(INFORMATION SHOWN Opens)

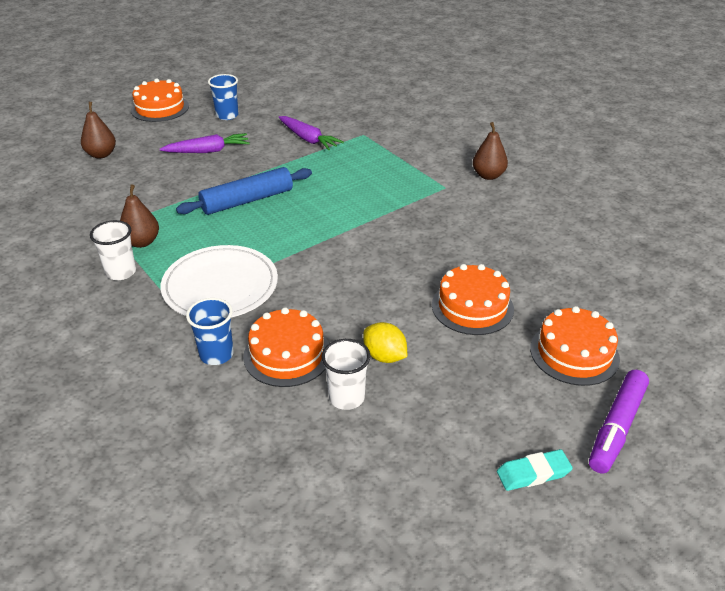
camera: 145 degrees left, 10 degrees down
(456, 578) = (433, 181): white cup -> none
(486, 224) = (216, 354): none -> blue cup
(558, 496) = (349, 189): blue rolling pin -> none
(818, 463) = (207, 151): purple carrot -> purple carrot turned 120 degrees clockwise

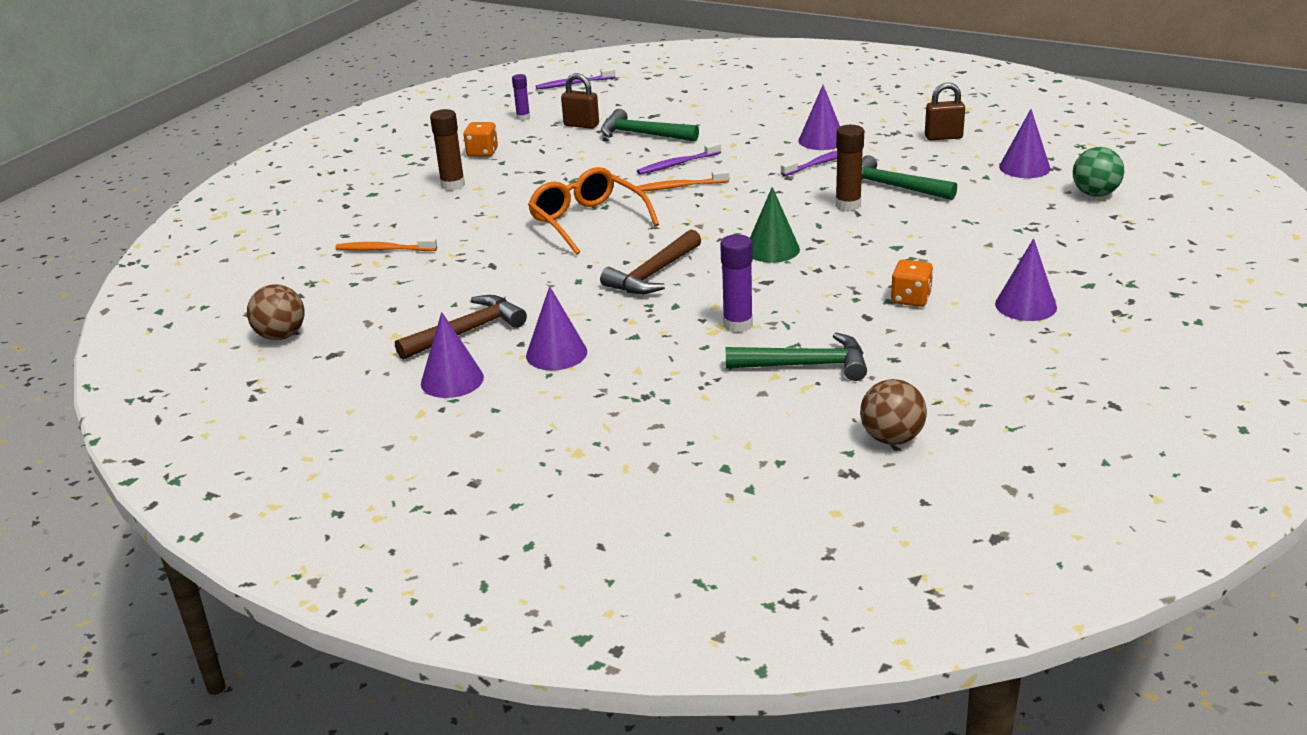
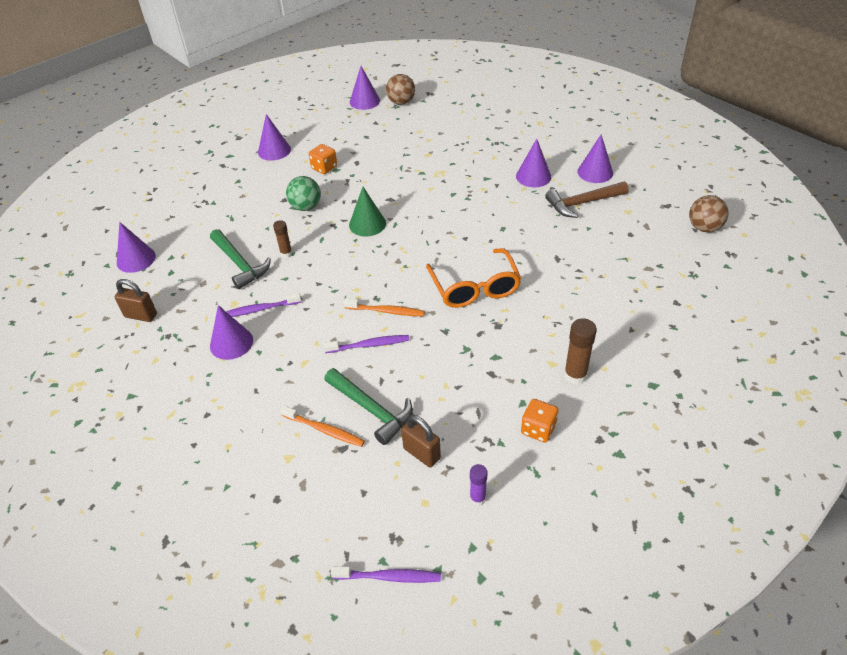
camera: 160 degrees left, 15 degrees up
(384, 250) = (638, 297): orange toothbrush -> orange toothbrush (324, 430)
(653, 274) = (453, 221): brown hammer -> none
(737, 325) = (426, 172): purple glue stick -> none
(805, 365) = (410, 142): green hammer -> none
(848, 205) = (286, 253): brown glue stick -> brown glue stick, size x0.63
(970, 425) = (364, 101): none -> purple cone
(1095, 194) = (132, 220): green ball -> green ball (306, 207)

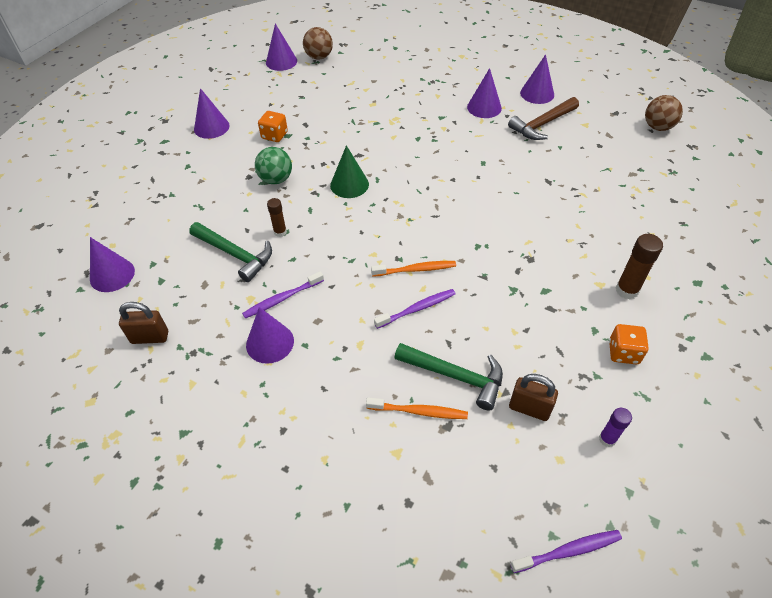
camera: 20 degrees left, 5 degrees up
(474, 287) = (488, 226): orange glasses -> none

(INFORMATION SHOWN Closes)

* [AIM OF THE TASK]: Please output all of the entries exactly as they appear, with no pictures.

* [SOLUTION FOR THIS TASK]:
camera: 145 degrees left, 10 degrees down
(456, 578) = (433, 181): white cup -> none
(486, 224) = (216, 354): none -> blue cup
(558, 496) = (349, 189): blue rolling pin -> none
(818, 463) = (207, 151): purple carrot -> purple carrot turned 120 degrees clockwise

camera: 160 degrees left, 15 degrees up
(384, 250) = (638, 297): orange toothbrush -> orange toothbrush (324, 430)
(653, 274) = (453, 221): brown hammer -> none
(737, 325) = (426, 172): purple glue stick -> none
(805, 365) = (410, 142): green hammer -> none
(848, 205) = (286, 253): brown glue stick -> brown glue stick, size x0.63
(970, 425) = (364, 101): none -> purple cone
(1095, 194) = (132, 220): green ball -> green ball (306, 207)

camera: 20 degrees left, 5 degrees up
(474, 287) = (488, 226): orange glasses -> none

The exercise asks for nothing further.